(Records drawn from a dataset)
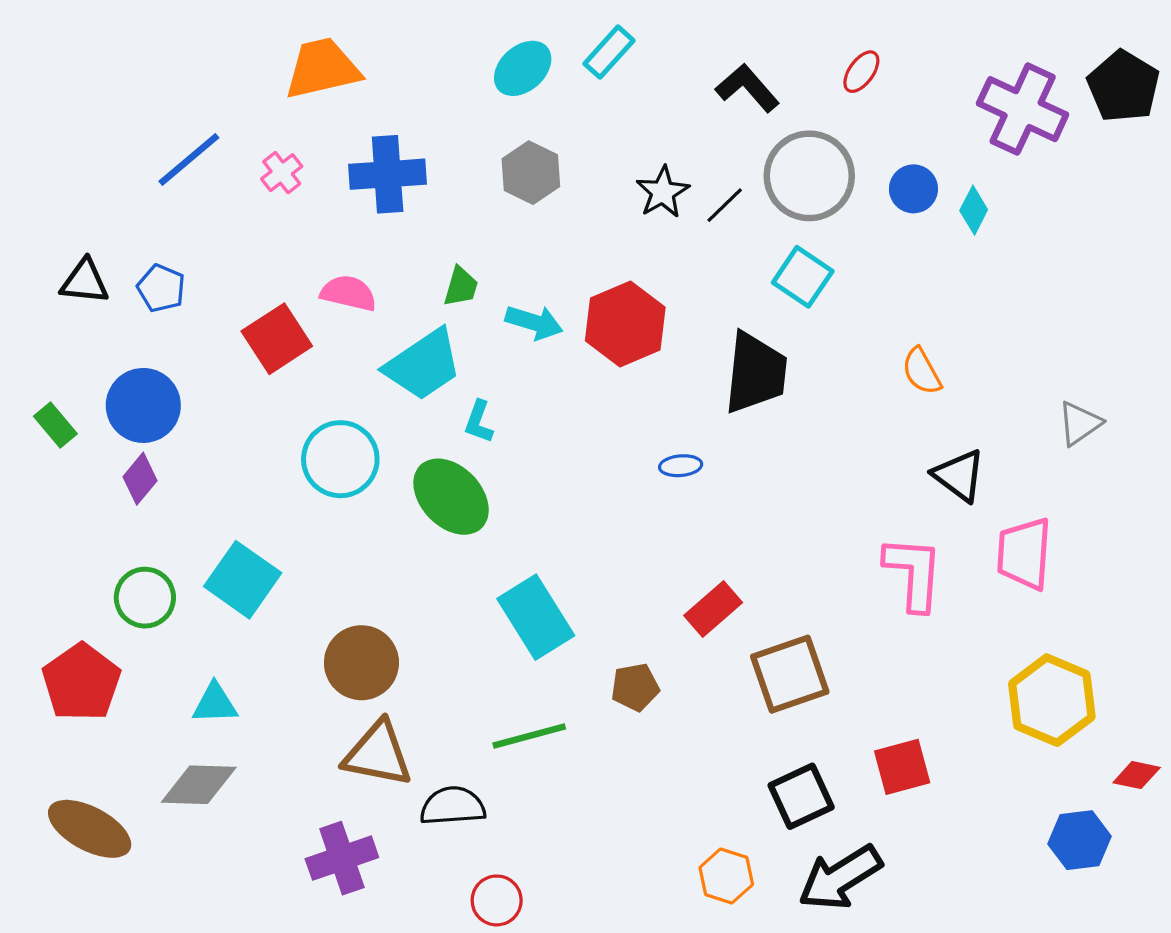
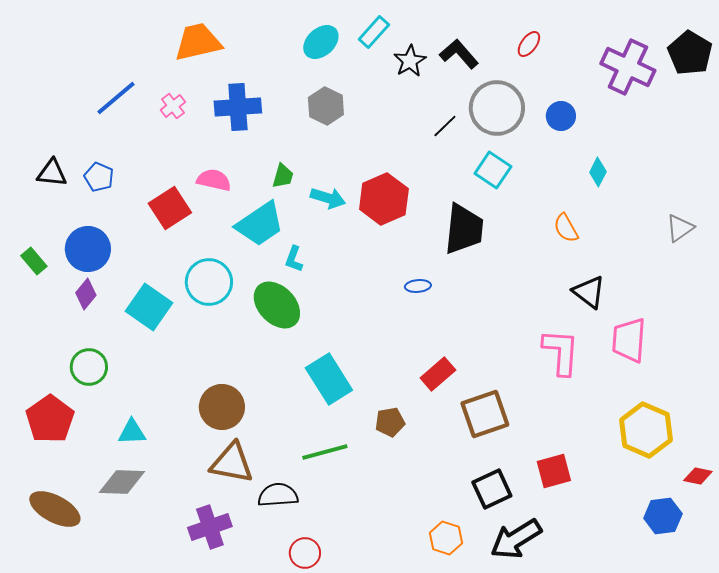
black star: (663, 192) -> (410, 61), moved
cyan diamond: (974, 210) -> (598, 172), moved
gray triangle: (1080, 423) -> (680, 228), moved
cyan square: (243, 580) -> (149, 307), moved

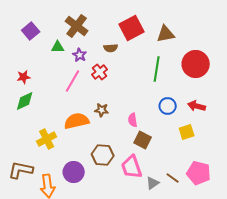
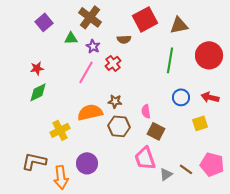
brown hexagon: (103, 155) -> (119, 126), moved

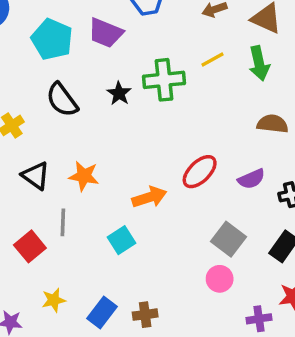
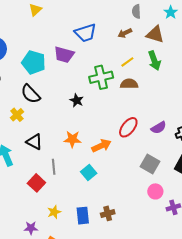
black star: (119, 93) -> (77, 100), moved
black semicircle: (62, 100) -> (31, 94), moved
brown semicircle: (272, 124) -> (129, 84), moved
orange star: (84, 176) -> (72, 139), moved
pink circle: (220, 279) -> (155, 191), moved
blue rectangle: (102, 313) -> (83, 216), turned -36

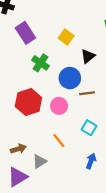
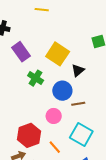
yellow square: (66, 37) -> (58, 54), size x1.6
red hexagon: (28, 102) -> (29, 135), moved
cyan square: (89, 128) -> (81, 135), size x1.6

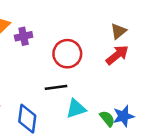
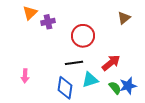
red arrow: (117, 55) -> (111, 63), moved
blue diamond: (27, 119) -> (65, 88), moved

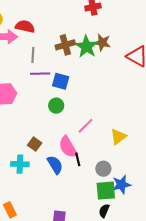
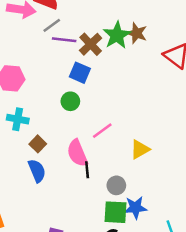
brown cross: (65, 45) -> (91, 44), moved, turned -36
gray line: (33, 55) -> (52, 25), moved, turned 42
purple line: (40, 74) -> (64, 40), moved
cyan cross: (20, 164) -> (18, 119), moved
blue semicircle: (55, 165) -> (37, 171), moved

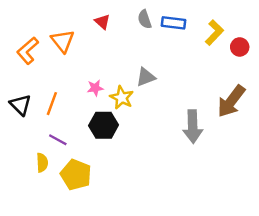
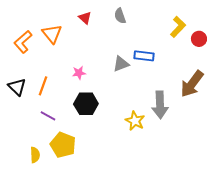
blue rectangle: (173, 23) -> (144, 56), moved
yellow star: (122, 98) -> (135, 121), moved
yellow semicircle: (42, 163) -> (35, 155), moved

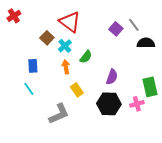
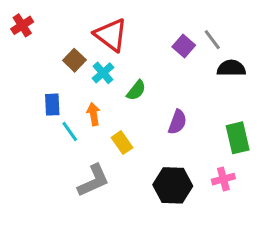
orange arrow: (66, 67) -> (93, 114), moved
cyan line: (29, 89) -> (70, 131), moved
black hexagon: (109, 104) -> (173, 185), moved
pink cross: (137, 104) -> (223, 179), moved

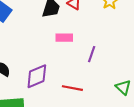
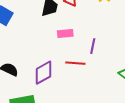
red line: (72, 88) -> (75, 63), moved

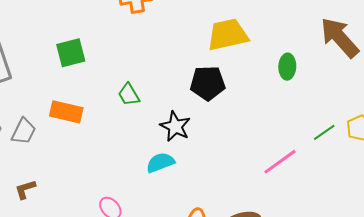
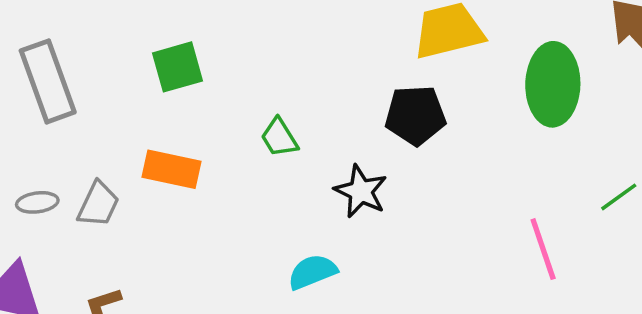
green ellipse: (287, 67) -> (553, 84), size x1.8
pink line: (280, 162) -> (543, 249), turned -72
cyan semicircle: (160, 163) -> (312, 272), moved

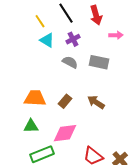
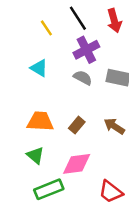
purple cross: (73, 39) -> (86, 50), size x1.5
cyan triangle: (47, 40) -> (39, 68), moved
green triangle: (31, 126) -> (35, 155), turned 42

__TASK REQUIREMENTS__. Copy exactly the lines from the first line of the records above through the line with "red line: (72, 88) -> (75, 63), moved", both included, and nothing else. Pictures stay out.

__ANSWER TO THIS EXERCISE__.
black star: (663, 192) -> (410, 61), moved
cyan diamond: (974, 210) -> (598, 172), moved
gray triangle: (1080, 423) -> (680, 228), moved
cyan square: (243, 580) -> (149, 307), moved

brown hexagon: (103, 155) -> (119, 126), moved

black star: (119, 93) -> (77, 100), moved
black semicircle: (62, 100) -> (31, 94), moved
brown semicircle: (272, 124) -> (129, 84), moved
orange star: (84, 176) -> (72, 139), moved
pink circle: (220, 279) -> (155, 191), moved
blue rectangle: (102, 313) -> (83, 216), turned -36

yellow square: (66, 37) -> (58, 54), size x1.6
red hexagon: (28, 102) -> (29, 135), moved
cyan square: (89, 128) -> (81, 135), size x1.6

red arrow: (117, 55) -> (111, 63), moved
blue diamond: (27, 119) -> (65, 88), moved

brown cross: (65, 45) -> (91, 44), moved, turned -36
gray line: (33, 55) -> (52, 25), moved, turned 42
purple line: (40, 74) -> (64, 40), moved
cyan cross: (20, 164) -> (18, 119), moved
blue semicircle: (55, 165) -> (37, 171), moved

blue rectangle: (173, 23) -> (144, 56), moved
yellow star: (122, 98) -> (135, 121), moved
yellow semicircle: (42, 163) -> (35, 155), moved

orange arrow: (66, 67) -> (93, 114), moved
cyan line: (29, 89) -> (70, 131), moved
black hexagon: (109, 104) -> (173, 185), moved
pink cross: (137, 104) -> (223, 179), moved

red line: (72, 88) -> (75, 63), moved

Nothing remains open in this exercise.